Return nothing but the lines from the one with "building: [48,333,139,458] -> none" through the one with "building: none -> [102,307,267,486]" in the data below, word for word and without pictures.
──────────
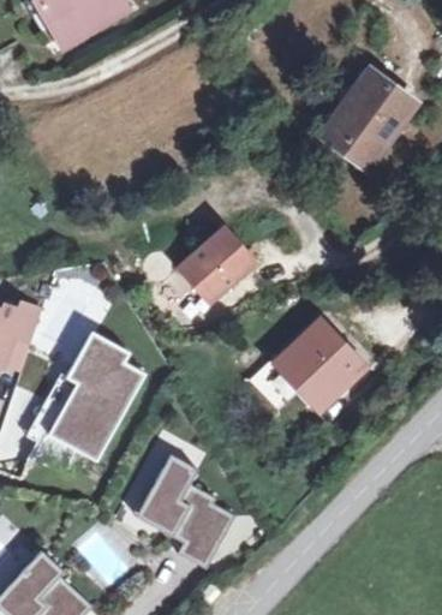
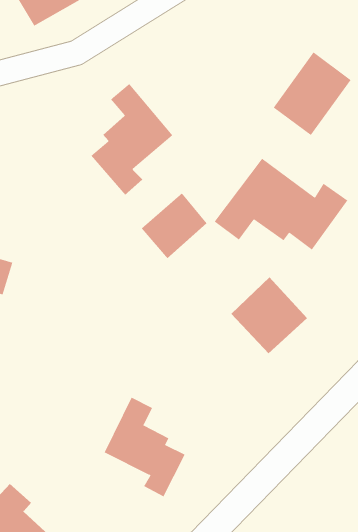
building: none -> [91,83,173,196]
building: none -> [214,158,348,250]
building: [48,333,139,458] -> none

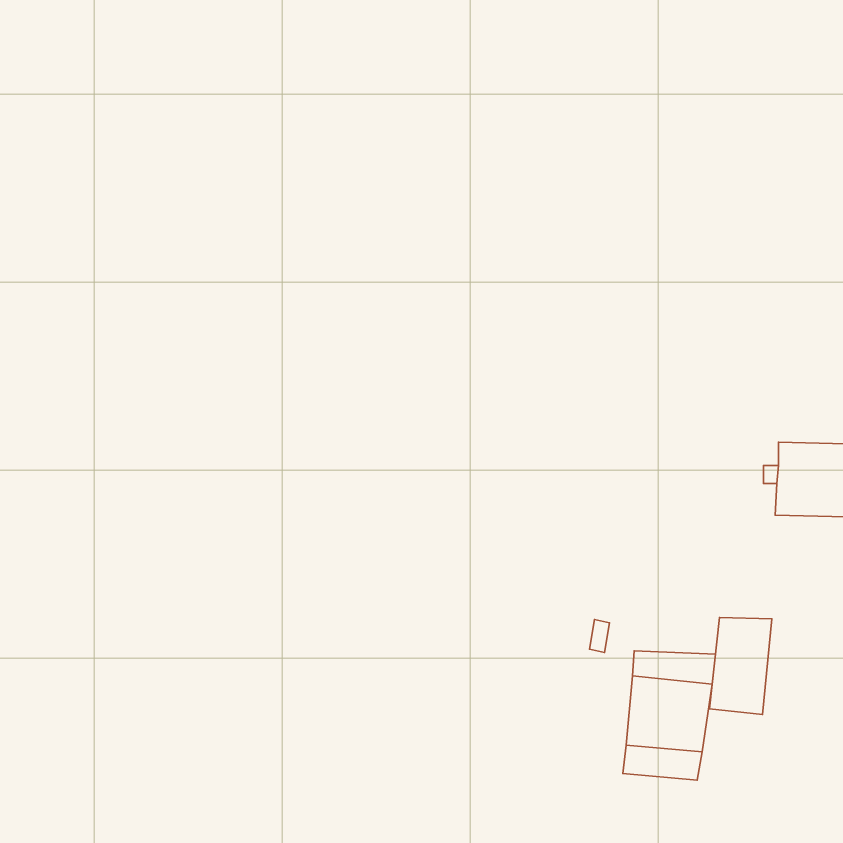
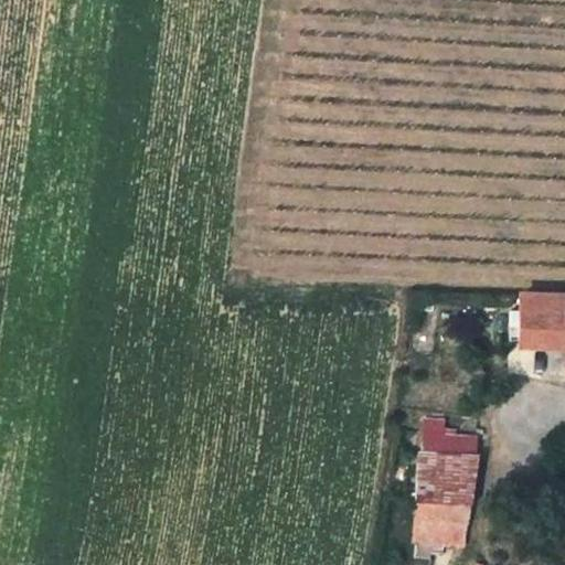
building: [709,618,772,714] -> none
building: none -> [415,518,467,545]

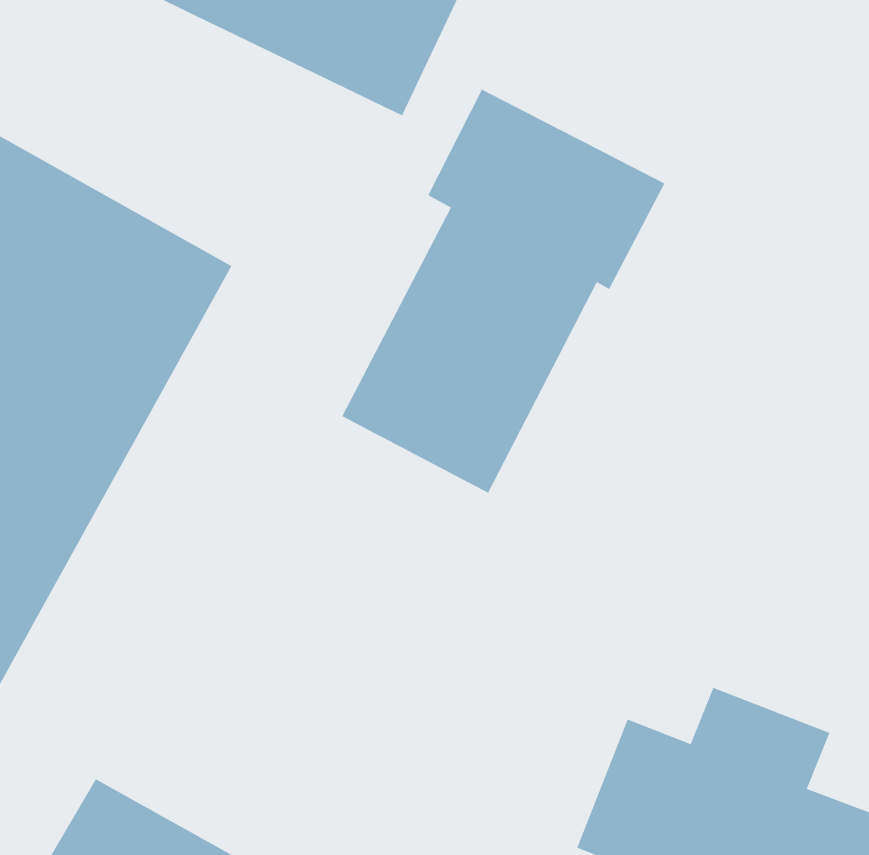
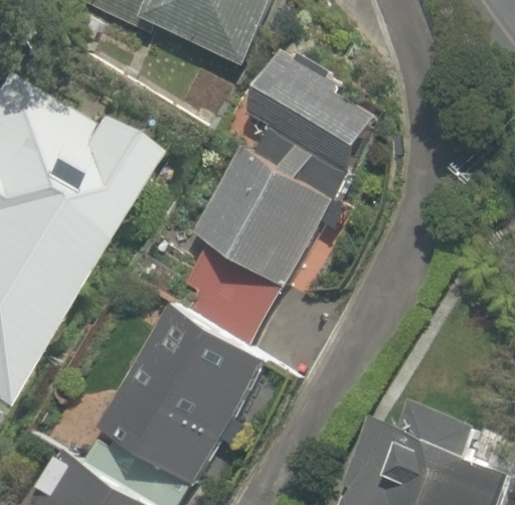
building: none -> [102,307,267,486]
──────────
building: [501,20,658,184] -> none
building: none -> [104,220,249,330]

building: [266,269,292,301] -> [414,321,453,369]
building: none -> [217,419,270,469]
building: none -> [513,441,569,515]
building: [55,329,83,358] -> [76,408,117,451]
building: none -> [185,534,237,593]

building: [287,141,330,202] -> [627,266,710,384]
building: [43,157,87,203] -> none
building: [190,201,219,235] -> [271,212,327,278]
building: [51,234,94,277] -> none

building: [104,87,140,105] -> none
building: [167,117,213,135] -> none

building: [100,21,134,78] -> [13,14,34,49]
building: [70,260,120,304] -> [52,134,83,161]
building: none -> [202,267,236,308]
──────────
Response for this exercise:
building: [48,333,139,458] -> none

building: [709,618,772,714] -> none
building: none -> [415,518,467,545]

building: none -> [102,307,267,486]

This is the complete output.